• **REQUIRED TASK**: Show every line of the records that contains the string "downbow", matching case exactly.

• **SUPPLIED ENTRIES**:

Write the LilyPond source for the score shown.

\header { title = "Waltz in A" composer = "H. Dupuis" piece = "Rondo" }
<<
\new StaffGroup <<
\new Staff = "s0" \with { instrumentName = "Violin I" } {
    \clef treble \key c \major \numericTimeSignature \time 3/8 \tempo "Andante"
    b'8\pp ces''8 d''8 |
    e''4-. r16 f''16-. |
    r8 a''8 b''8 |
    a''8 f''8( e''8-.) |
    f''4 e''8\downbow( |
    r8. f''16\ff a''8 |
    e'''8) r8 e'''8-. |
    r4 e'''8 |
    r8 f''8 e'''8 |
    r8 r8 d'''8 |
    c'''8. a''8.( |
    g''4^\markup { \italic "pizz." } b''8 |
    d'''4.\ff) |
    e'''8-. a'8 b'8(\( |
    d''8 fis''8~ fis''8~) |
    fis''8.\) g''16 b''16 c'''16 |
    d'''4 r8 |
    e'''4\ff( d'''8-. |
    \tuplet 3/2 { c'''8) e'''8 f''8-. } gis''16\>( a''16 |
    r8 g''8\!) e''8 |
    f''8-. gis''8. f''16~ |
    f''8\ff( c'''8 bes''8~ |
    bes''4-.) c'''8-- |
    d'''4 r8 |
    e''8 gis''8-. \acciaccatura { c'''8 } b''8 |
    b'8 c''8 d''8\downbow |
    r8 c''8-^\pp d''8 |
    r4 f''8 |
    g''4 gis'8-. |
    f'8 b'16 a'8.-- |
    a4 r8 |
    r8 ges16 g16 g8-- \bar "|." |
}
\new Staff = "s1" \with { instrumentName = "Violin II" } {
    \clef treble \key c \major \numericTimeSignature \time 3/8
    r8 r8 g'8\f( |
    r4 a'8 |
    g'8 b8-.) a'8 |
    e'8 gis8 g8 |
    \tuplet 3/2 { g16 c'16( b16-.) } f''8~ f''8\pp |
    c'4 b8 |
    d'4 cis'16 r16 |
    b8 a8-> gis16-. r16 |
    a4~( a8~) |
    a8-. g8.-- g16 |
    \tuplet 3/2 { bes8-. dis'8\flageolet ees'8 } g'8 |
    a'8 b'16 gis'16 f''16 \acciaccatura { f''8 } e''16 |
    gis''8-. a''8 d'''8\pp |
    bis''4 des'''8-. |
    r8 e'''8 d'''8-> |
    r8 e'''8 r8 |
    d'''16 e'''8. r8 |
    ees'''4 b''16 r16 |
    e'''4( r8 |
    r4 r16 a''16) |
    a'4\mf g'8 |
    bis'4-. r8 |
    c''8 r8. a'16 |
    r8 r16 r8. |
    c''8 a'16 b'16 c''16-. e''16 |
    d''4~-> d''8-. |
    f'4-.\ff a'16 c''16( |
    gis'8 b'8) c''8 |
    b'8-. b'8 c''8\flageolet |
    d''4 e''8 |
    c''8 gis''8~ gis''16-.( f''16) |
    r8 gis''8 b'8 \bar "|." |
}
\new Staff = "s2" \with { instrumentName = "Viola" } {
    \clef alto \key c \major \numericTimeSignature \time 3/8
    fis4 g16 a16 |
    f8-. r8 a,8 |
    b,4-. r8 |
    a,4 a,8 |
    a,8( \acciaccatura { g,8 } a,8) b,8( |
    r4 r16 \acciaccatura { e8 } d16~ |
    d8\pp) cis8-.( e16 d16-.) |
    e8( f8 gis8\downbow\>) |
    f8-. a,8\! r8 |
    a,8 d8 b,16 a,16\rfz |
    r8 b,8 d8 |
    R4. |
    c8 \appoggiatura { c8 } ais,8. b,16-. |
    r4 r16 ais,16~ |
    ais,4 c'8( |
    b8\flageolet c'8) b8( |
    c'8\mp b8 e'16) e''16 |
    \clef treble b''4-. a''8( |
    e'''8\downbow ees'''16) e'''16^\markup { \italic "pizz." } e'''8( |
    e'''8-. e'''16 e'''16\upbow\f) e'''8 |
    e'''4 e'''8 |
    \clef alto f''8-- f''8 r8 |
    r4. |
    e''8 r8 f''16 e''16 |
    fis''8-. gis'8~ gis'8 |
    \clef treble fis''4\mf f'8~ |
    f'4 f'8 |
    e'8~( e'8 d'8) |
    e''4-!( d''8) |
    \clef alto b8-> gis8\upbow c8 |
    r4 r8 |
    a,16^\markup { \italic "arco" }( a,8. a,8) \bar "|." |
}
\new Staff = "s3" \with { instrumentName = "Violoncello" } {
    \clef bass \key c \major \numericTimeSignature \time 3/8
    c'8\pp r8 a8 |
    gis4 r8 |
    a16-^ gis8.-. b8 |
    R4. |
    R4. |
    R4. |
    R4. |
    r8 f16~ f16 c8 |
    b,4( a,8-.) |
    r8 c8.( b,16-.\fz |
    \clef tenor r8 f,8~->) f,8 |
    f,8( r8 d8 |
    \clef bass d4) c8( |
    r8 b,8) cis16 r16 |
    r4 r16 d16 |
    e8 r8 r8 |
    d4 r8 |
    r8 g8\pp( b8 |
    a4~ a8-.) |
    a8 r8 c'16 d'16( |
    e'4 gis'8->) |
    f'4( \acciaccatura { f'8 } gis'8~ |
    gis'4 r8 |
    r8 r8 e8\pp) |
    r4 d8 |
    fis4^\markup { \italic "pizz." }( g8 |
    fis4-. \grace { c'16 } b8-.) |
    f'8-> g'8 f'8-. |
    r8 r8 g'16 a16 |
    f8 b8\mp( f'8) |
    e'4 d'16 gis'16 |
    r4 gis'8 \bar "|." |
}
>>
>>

• **ANSWER IN FULL**:
    f''4 e''8\downbow( |
    b'8 c''8 d''8\downbow |
    e8( f8 gis8\downbow\>) |
    e'''8\downbow ees'''16) e'''16^\markup { \italic "pizz." } e'''8( |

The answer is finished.